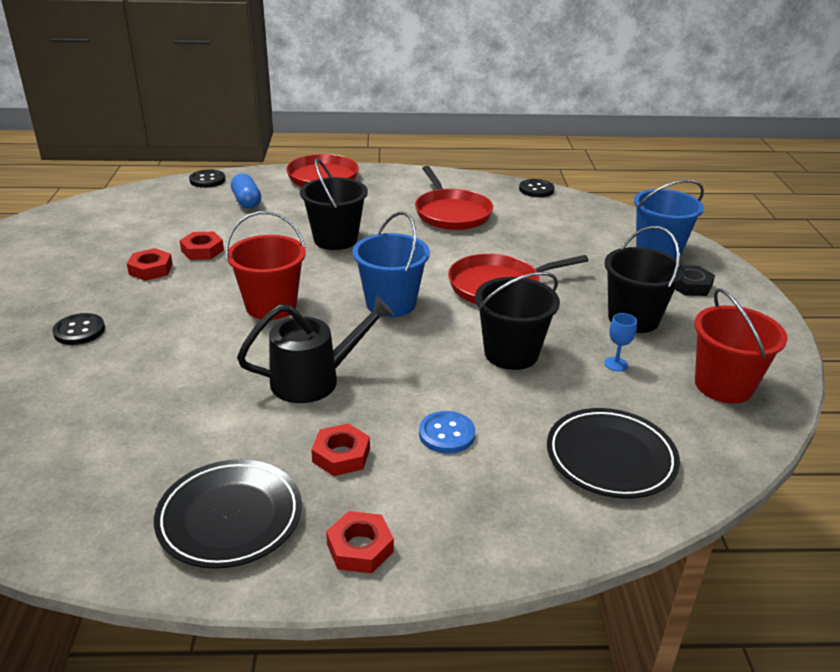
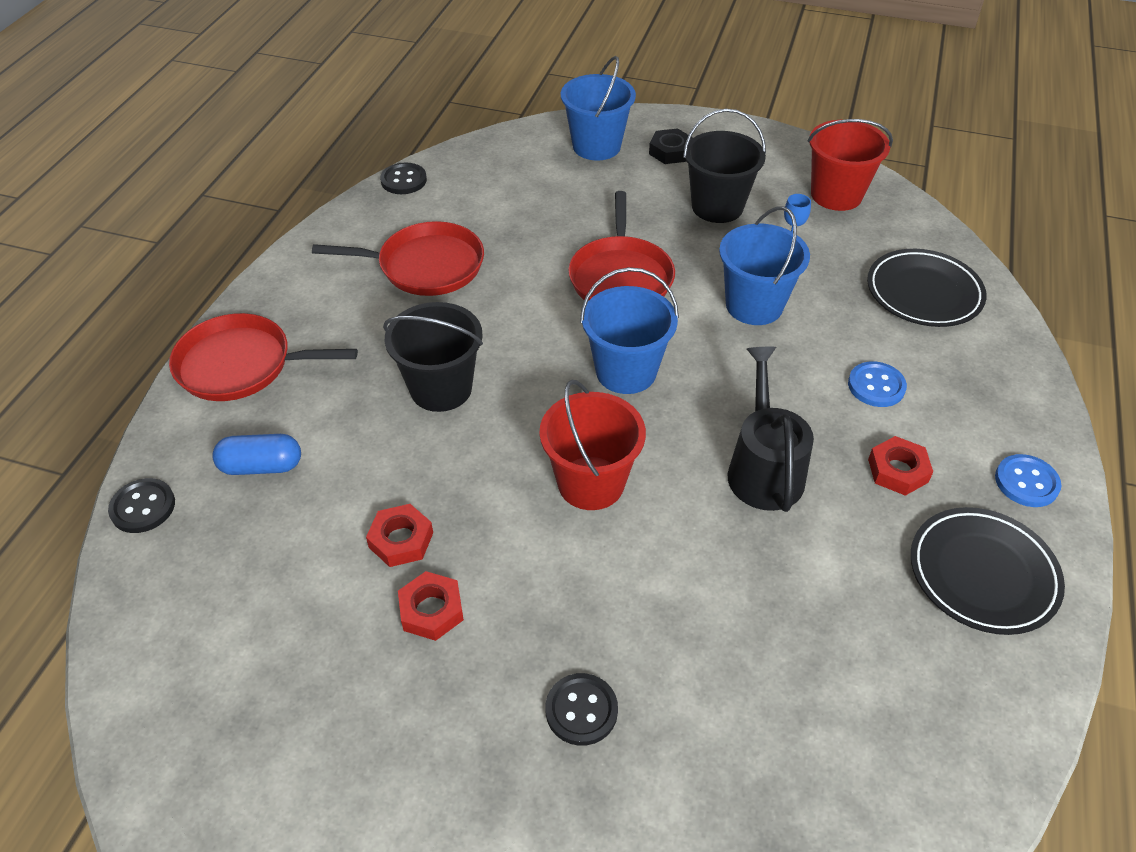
camera: 70 degrees left, 15 degrees up
red nut [326,511,394,573] -> blue button [995,454,1062,507]
black bucket [475,272,560,370] -> blue bucket [719,206,810,325]

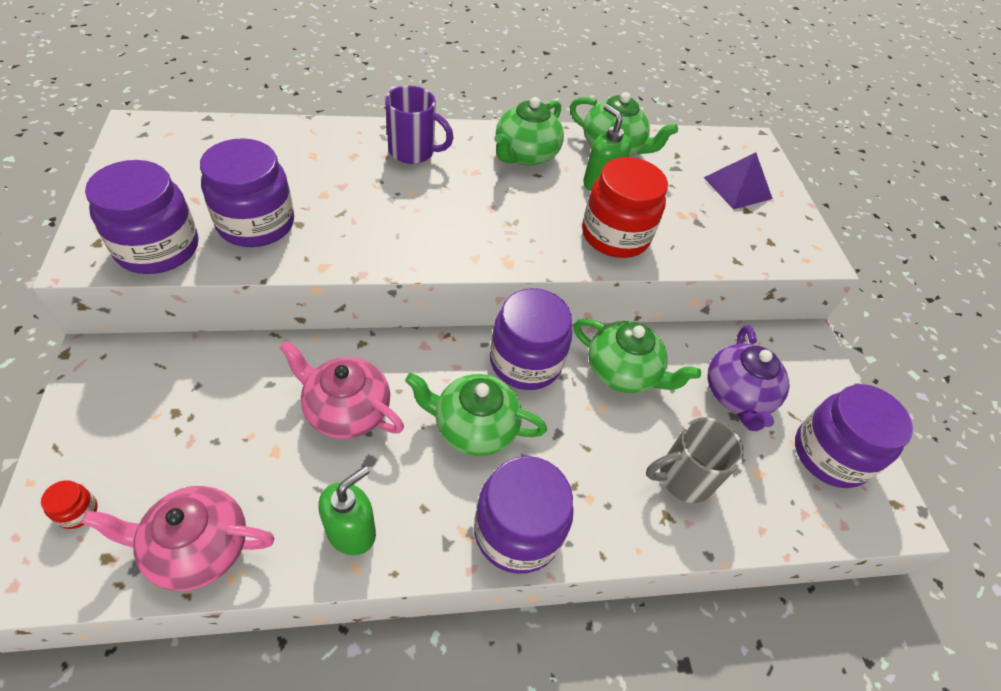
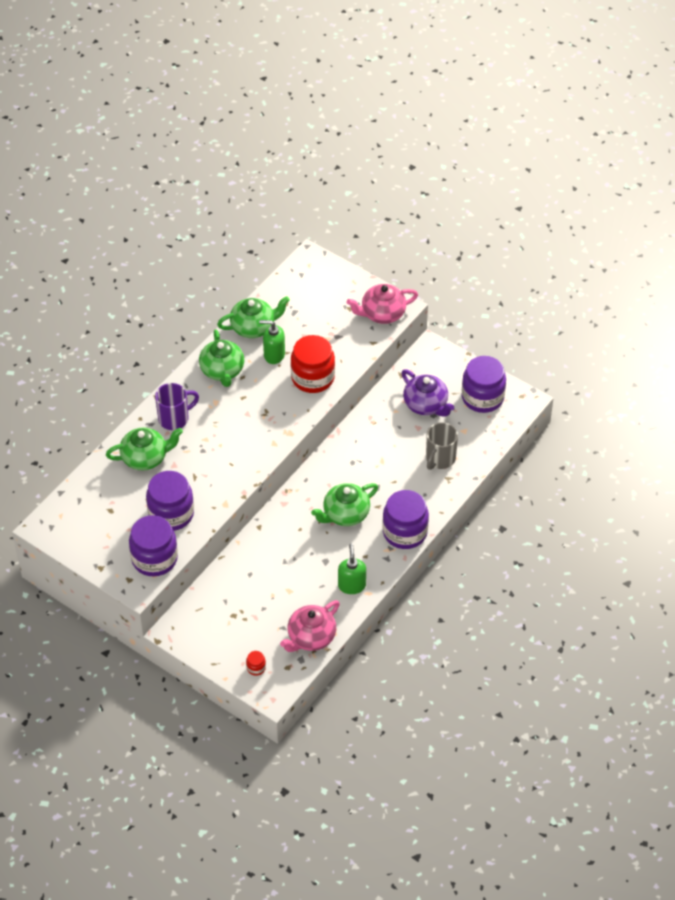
camera: 40 degrees left, 0 degrees up
pink teapot [279,341,404,439] -> pink teapot moved to [346,284,418,324]
purple jar [490,288,572,390] -> none
green teapot [573,319,701,393] -> green teapot moved to [106,427,183,470]
purple pyramid [703,152,773,209] -> none

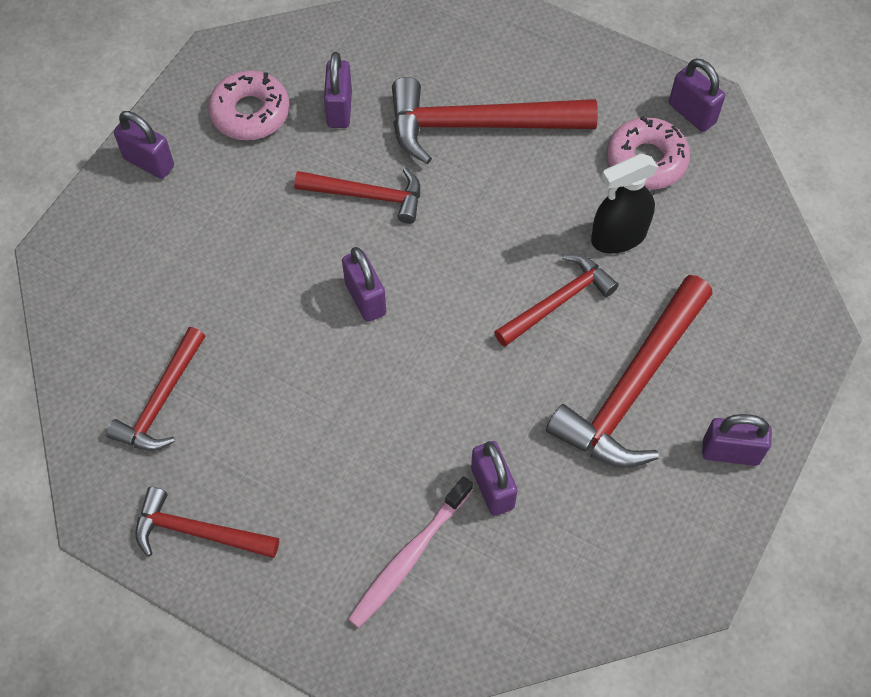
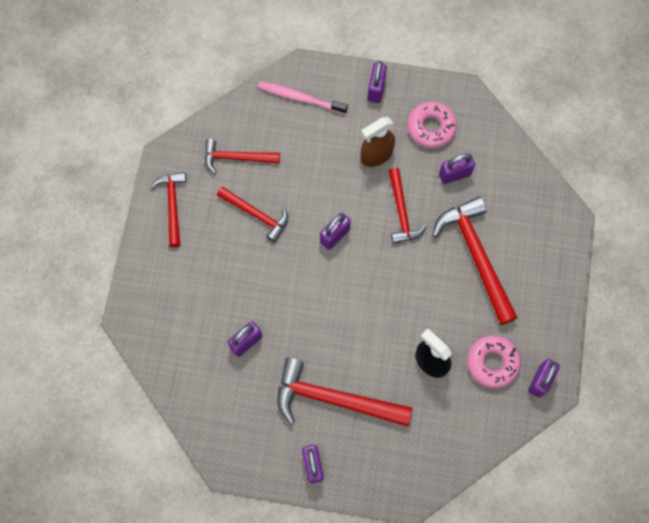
camera: 70 degrees right, 10 degrees up
pink toothbrush [348,476,473,628] -> pink toothbrush moved to [258,81,348,114]
red hammer [494,254,619,347] -> red hammer moved to [217,187,288,242]
none -> brown spray bottle [361,117,395,167]

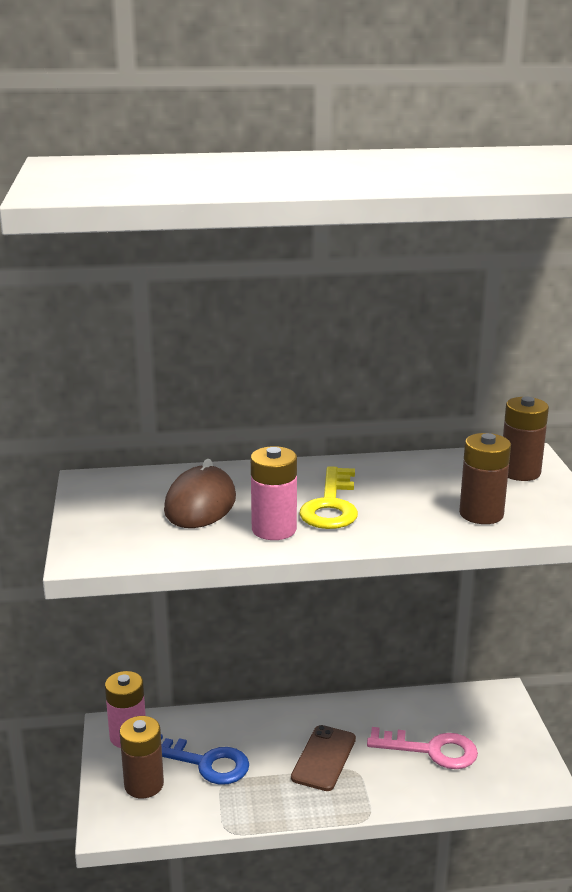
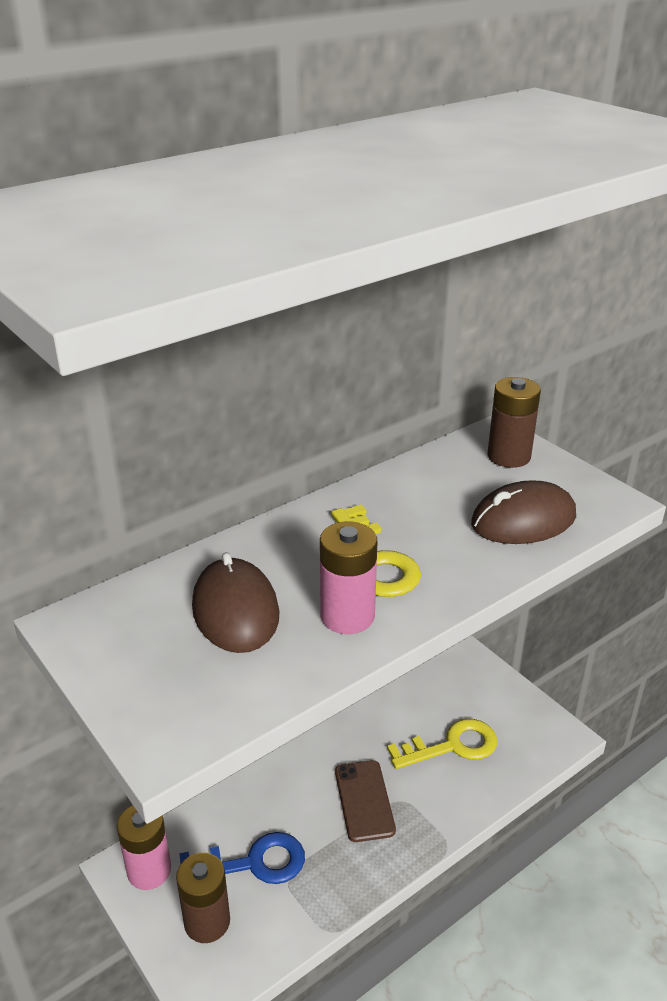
camera: 30 degrees left, 10 degrees up
pink key [367,727,478,769] -> yellow key [387,719,497,769]
brown battery [459,433,511,524] -> brown mouse [471,480,576,544]

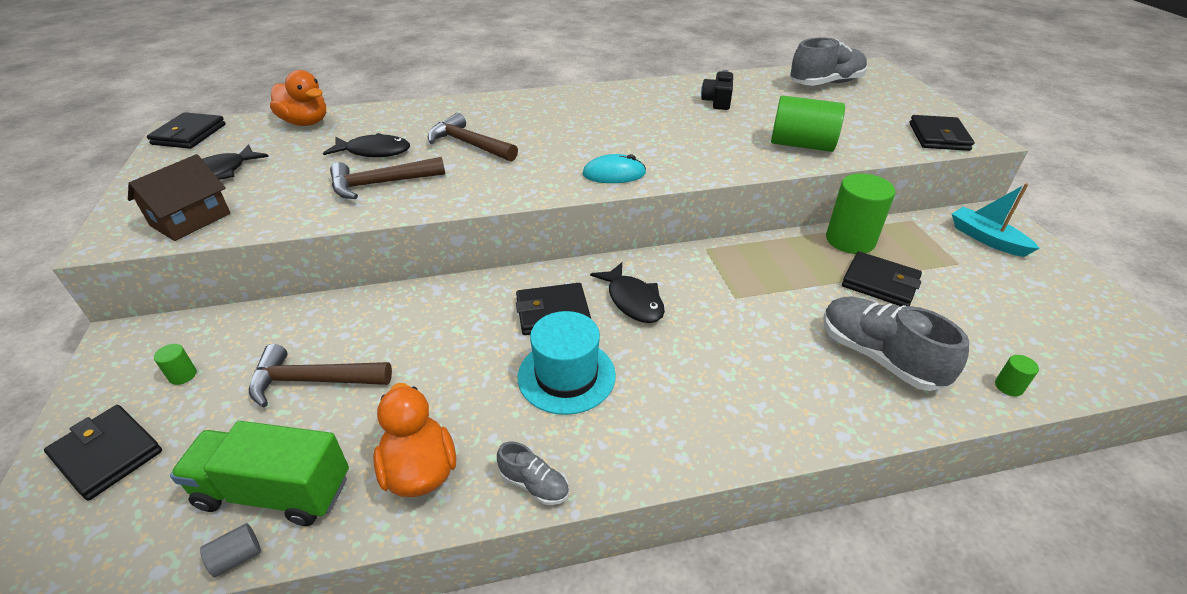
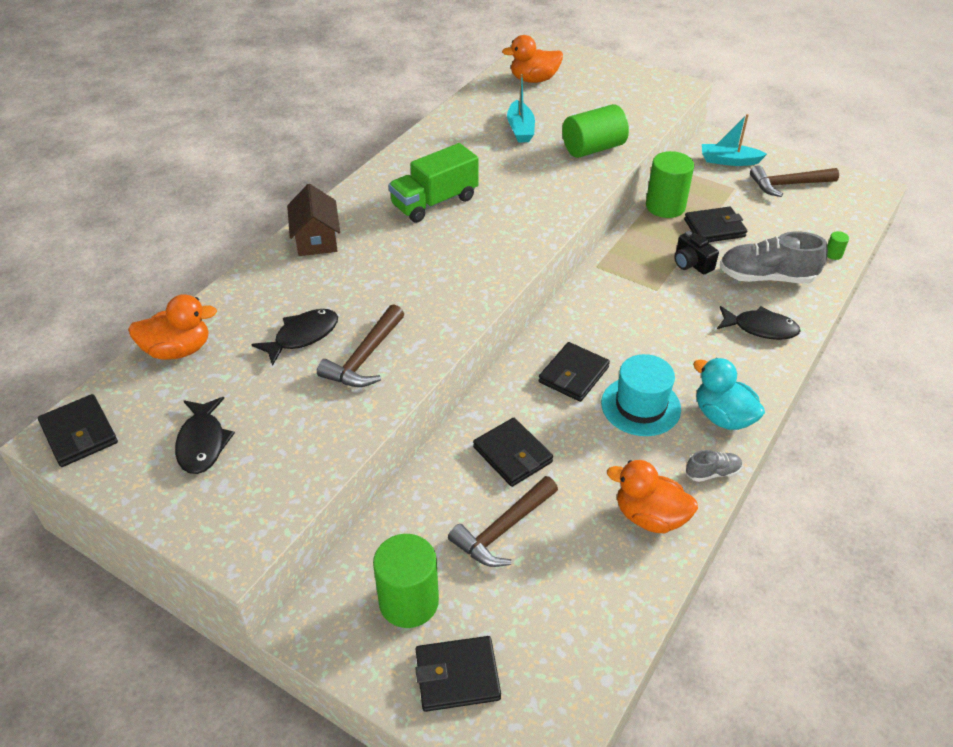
camera: 45 degrees left, 5 degrees up
brown house [128,154,230,241] -> brown house moved to [287,184,340,256]
green cylinder [154,344,197,385] -> green cylinder [373,534,439,628], size x2.42
green truck [170,421,349,526] -> green truck moved to [388,143,479,223]
grey cylinder [200,523,261,577] -> none
brown hammer [428,113,518,162] -> brown hammer moved to [750,165,839,197]
turquoise mouse [582,154,646,183] -> none
black fish [590,262,665,323] -> black fish moved to [717,306,801,340]
black camera [701,70,733,110] -> black camera moved to [674,231,719,275]
grey shoe [790,37,867,86] -> orange duck [502,35,563,83]
black wallet [909,115,974,151] -> black wallet moved to [473,418,553,487]
none -> turquoise boat [507,74,535,143]
none -> turquoise duck [693,358,765,430]

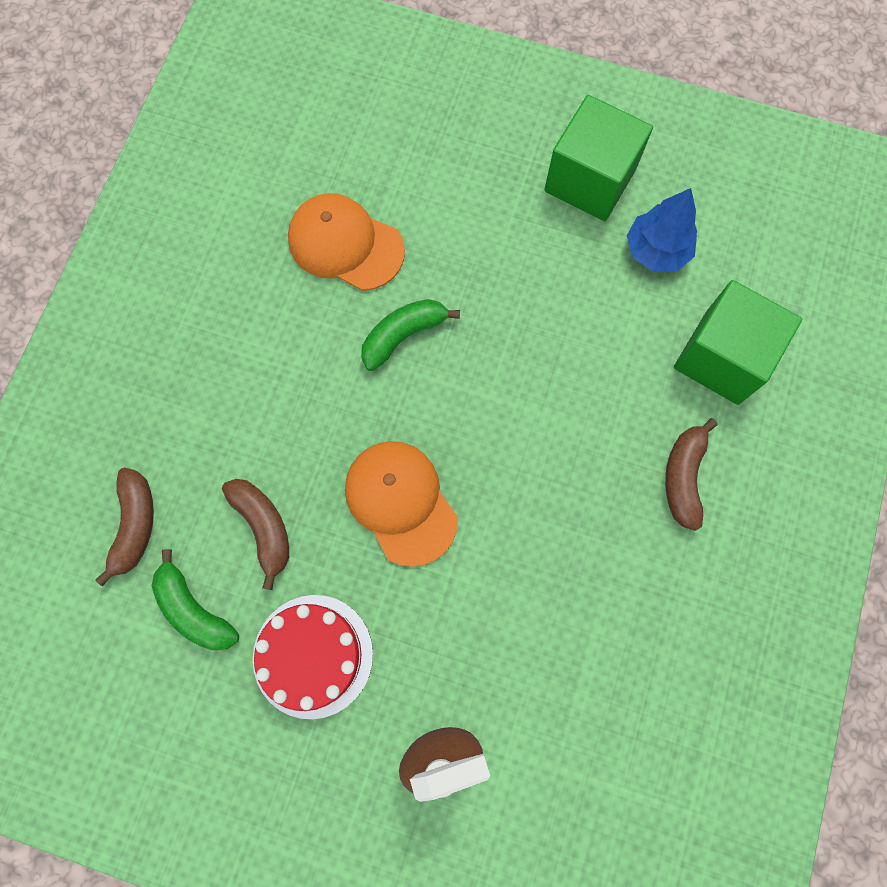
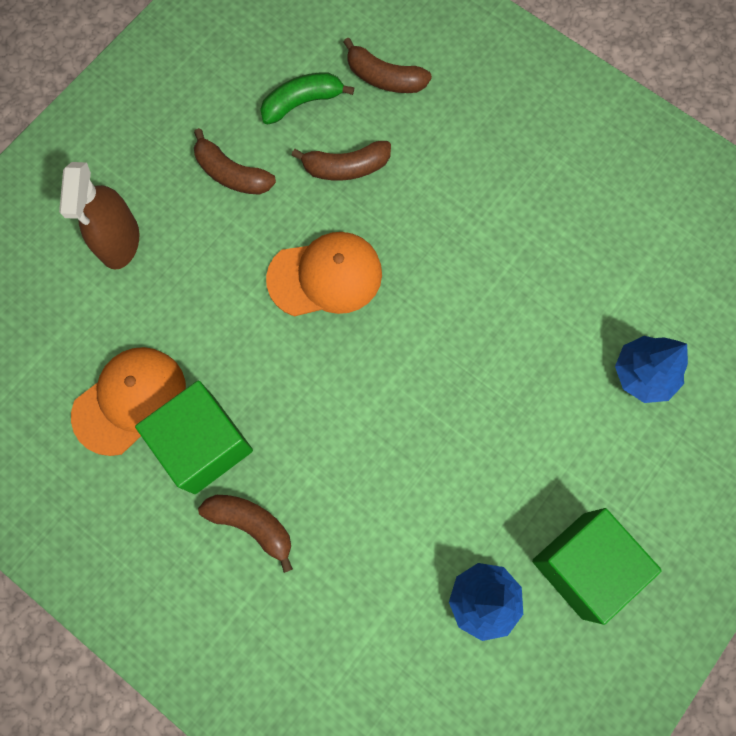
camera: 110 degrees right, 0 degrees up
red cake [253,595,373,719] -> brown banana [194,128,276,195]
orange cap [288,193,405,291] -> orange cap moved to [71,347,186,456]
green banana [361,299,460,371] -> none
green cube [674,280,802,405] -> green cube moved to [135,381,253,494]
none -> blue tree [615,336,688,403]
▬▬▬▬▬▬▬▬▬▬
◆ **What you will do**
Reproduce exactly and only the lines from the one with "none -> turquoise duck [693,358,765,430]" through the final line of the records above, inclusive. Pictures must be left out.

◆ **Reply**
none -> turquoise duck [693,358,765,430]

camera: 110 degrees right, 0 degrees up
red cake [253,595,373,719] -> brown banana [194,128,276,195]
orange cap [288,193,405,291] -> orange cap moved to [71,347,186,456]
green banana [361,299,460,371] -> none
green cube [674,280,802,405] -> green cube moved to [135,381,253,494]
none -> blue tree [615,336,688,403]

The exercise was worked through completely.